▽
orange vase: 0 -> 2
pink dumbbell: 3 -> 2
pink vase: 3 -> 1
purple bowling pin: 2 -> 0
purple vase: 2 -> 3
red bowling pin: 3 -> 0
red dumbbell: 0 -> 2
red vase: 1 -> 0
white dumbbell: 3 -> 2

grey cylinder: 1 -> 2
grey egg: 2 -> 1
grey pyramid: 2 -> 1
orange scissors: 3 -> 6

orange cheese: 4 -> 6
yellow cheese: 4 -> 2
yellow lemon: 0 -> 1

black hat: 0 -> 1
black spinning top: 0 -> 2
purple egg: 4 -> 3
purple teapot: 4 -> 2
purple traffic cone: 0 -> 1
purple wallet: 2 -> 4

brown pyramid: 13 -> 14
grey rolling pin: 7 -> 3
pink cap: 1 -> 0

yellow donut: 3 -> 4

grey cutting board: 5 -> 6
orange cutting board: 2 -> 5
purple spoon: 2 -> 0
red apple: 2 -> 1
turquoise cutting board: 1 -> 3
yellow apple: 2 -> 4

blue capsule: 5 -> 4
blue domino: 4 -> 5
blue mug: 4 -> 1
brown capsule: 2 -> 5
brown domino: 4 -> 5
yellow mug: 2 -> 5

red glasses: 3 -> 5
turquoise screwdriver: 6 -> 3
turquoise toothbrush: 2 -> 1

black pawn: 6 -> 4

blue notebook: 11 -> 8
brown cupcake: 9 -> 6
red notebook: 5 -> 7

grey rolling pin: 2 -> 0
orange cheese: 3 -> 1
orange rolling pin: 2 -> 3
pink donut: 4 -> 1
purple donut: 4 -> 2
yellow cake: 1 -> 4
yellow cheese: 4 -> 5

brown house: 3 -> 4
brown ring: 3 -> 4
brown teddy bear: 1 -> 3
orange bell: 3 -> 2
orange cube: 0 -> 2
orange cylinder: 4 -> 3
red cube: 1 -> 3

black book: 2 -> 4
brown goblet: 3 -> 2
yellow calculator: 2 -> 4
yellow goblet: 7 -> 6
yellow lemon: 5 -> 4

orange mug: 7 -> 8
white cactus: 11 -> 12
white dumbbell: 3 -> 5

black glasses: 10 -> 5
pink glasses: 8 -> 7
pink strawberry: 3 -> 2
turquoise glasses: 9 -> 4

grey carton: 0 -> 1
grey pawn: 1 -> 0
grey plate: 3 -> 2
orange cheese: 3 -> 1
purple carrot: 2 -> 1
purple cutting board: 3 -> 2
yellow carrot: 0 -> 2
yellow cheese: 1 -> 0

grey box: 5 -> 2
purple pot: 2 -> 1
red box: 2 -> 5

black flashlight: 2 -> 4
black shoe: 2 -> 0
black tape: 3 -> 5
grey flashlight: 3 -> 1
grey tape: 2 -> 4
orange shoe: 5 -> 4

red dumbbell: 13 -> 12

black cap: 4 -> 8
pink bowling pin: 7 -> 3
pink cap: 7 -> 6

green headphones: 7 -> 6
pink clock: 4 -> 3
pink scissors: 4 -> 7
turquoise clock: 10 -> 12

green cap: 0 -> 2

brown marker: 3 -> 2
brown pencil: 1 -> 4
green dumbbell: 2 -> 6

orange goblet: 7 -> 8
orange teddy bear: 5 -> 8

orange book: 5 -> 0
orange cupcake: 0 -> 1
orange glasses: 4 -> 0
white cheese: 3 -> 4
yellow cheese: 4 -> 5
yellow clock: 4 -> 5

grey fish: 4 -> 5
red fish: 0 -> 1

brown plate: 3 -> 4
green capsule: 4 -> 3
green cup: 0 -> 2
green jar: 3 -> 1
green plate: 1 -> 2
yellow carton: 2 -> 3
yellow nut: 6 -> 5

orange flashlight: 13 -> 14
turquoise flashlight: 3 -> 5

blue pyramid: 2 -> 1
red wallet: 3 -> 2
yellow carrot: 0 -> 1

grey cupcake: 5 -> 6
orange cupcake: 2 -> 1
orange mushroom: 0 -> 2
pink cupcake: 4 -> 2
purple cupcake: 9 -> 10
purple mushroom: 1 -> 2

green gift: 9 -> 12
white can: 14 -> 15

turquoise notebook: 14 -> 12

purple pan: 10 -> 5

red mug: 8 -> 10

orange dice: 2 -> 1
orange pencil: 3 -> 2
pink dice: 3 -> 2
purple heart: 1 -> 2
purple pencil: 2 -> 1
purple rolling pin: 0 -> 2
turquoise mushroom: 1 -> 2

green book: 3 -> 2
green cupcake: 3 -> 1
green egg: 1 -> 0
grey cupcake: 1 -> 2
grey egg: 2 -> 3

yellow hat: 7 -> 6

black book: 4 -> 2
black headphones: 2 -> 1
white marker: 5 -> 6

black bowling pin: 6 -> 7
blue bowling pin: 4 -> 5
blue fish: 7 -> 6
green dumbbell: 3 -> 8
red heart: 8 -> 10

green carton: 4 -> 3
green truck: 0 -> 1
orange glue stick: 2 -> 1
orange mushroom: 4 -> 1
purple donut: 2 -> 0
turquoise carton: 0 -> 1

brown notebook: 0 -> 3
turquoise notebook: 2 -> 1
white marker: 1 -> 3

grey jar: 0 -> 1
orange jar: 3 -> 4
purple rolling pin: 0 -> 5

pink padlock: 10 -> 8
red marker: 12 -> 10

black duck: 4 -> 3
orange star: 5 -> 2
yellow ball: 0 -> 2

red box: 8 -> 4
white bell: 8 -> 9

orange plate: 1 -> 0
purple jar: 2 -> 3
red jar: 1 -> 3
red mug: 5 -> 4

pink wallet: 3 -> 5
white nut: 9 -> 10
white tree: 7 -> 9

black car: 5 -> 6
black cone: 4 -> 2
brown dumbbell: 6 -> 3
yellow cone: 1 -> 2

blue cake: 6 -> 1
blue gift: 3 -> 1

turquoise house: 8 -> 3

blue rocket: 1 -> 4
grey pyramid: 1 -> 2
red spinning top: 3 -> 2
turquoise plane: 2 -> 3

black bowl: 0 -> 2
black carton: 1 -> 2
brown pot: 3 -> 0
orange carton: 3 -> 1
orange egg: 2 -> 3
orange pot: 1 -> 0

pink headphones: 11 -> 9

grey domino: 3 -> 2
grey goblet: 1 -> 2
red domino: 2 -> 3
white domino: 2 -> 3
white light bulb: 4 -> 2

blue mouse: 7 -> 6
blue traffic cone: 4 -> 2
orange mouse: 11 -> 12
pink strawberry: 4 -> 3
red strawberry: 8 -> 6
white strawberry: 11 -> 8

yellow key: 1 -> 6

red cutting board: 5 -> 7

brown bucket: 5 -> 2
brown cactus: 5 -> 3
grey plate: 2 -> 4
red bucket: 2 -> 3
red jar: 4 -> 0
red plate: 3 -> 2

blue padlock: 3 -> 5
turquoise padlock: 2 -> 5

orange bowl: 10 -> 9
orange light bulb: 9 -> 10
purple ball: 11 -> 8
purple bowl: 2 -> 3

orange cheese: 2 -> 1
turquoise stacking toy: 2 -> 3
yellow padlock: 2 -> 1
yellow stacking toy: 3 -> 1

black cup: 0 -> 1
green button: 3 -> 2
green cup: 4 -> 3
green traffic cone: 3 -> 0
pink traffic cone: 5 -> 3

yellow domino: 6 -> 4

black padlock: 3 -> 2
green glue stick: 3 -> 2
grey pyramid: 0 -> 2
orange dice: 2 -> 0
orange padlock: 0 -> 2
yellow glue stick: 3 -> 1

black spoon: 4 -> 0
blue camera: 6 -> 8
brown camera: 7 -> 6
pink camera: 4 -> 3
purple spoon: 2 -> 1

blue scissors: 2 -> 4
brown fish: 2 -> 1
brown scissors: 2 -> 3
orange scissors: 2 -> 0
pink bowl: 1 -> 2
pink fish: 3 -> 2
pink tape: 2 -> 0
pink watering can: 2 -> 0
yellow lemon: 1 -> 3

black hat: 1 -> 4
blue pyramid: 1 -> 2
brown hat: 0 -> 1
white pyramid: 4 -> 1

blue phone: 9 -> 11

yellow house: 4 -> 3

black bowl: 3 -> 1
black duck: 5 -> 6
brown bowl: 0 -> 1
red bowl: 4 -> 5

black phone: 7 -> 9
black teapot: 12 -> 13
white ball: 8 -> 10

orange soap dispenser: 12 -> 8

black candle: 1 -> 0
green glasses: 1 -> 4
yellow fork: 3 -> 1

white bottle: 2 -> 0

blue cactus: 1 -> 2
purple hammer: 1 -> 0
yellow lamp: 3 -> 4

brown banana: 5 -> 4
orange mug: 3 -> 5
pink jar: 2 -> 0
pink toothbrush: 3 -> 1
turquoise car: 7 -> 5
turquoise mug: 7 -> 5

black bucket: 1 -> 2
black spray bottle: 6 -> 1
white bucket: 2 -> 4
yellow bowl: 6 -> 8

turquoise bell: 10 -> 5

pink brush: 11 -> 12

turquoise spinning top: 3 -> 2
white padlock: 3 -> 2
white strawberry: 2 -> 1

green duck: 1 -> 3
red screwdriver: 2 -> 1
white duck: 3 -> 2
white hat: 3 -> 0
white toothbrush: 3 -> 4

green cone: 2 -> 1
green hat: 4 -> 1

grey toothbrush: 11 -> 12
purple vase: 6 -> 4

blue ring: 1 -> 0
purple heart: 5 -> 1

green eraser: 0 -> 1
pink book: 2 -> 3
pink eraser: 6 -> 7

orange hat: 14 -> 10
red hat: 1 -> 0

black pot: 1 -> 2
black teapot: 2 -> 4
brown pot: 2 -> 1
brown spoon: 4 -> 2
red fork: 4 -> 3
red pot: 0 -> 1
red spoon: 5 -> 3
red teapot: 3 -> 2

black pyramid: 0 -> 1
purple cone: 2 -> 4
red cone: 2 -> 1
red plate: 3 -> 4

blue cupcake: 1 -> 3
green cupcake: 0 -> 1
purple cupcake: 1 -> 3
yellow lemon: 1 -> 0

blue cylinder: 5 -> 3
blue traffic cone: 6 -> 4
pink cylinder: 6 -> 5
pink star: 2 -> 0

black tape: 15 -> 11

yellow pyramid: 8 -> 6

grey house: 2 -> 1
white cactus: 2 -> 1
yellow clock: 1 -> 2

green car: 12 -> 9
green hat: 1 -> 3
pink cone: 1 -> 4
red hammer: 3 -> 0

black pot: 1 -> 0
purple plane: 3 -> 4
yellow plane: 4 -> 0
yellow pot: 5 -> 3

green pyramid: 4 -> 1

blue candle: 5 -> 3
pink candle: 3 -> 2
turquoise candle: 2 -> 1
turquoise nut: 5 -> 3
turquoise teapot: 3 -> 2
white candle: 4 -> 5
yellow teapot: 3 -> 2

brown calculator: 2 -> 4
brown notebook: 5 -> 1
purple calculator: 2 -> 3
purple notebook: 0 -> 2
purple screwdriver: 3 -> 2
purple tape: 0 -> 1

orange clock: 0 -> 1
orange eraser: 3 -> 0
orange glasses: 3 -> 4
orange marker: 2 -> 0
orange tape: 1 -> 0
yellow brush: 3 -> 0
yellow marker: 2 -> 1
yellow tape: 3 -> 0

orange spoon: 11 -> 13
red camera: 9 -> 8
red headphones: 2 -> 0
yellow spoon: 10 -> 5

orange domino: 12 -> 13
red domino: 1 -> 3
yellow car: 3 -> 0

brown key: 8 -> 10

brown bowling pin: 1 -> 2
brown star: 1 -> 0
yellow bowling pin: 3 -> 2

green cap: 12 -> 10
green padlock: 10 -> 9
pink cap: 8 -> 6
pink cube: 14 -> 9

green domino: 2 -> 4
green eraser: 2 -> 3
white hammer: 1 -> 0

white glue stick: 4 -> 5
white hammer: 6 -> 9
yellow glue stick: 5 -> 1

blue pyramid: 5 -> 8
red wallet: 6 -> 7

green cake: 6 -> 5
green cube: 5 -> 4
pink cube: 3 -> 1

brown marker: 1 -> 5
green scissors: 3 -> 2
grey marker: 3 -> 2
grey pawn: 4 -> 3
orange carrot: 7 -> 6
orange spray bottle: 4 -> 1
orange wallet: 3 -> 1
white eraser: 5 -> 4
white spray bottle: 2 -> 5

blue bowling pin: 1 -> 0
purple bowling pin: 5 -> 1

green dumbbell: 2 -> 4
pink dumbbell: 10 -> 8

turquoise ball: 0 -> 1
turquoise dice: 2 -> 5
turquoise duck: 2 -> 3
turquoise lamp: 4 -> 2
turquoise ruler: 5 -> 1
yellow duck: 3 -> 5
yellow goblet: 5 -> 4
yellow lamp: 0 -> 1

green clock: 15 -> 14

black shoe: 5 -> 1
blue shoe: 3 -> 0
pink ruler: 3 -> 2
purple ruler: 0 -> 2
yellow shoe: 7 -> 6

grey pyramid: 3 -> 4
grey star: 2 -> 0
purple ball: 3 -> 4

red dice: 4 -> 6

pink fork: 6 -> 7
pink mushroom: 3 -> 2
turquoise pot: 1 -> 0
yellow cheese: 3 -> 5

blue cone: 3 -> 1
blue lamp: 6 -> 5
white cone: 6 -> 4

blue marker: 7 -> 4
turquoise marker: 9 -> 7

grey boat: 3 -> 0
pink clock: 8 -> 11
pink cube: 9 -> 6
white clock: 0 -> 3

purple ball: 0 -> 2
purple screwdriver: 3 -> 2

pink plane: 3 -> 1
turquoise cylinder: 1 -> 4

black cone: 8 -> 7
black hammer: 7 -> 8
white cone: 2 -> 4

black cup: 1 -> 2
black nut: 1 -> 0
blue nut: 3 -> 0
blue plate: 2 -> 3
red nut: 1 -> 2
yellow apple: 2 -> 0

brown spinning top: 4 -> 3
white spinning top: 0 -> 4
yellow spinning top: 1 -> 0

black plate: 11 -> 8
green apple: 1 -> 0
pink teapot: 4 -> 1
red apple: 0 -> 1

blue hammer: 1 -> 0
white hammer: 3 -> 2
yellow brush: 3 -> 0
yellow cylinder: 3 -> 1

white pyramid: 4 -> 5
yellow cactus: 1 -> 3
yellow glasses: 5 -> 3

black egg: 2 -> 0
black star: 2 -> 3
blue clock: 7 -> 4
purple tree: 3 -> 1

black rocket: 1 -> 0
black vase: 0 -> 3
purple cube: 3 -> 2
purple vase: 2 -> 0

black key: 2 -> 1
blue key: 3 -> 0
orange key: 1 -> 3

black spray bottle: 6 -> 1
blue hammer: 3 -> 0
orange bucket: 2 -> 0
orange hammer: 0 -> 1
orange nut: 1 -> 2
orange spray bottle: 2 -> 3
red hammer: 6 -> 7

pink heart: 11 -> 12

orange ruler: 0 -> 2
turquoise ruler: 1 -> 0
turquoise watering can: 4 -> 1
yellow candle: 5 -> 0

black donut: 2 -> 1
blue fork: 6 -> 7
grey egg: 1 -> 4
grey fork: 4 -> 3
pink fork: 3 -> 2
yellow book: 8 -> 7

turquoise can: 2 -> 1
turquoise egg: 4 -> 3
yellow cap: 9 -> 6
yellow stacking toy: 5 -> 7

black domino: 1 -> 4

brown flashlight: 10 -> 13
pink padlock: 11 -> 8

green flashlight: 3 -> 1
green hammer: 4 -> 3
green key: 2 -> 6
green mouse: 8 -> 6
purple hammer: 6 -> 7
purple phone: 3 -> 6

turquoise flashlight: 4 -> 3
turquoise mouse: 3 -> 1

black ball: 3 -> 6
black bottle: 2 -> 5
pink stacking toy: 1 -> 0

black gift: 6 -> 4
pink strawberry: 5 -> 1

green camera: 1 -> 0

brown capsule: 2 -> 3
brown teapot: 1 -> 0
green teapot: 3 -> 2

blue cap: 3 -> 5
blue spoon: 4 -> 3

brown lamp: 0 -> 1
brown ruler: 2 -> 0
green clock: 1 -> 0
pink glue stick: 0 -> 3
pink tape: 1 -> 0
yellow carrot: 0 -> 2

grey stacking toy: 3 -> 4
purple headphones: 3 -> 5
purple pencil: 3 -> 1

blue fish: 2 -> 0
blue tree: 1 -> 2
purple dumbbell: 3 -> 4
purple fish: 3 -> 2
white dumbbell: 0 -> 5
△
◆ **WHAT IS BEING ASKED**
Repeat word for word the lines above that run from the line containing "turquoise lamp: 4 -> 2" through the line containing "yellow cheese: 3 -> 5", both ends included, and nothing else.

◆ **RESULT FOR THIS TASK**
turquoise lamp: 4 -> 2
turquoise ruler: 5 -> 1
yellow duck: 3 -> 5
yellow goblet: 5 -> 4
yellow lamp: 0 -> 1

green clock: 15 -> 14

black shoe: 5 -> 1
blue shoe: 3 -> 0
pink ruler: 3 -> 2
purple ruler: 0 -> 2
yellow shoe: 7 -> 6

grey pyramid: 3 -> 4
grey star: 2 -> 0
purple ball: 3 -> 4

red dice: 4 -> 6

pink fork: 6 -> 7
pink mushroom: 3 -> 2
turquoise pot: 1 -> 0
yellow cheese: 3 -> 5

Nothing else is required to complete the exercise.